◆ **DATA SHOWN**
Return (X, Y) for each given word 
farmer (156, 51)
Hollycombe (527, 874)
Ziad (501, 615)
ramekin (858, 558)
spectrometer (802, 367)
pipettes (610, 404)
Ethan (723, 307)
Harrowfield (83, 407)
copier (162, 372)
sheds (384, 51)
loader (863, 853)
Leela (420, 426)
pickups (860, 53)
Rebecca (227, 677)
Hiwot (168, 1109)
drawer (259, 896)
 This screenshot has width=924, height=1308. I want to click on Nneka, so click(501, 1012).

◆ **WHAT IS BEING ASKED**
Rewrite the material starting at the line that contains "pipettes (610, 404)" and ending at the end of the material, replacing "copier" with "scanner" and changing nothing else.

◆ **THE RESPONSE**
pipettes (610, 404)
Ethan (723, 307)
Harrowfield (83, 407)
scanner (162, 372)
sheds (384, 51)
loader (863, 853)
Leela (420, 426)
pickups (860, 53)
Rebecca (227, 677)
Hiwot (168, 1109)
drawer (259, 896)
 This screenshot has width=924, height=1308. I want to click on Nneka, so click(501, 1012).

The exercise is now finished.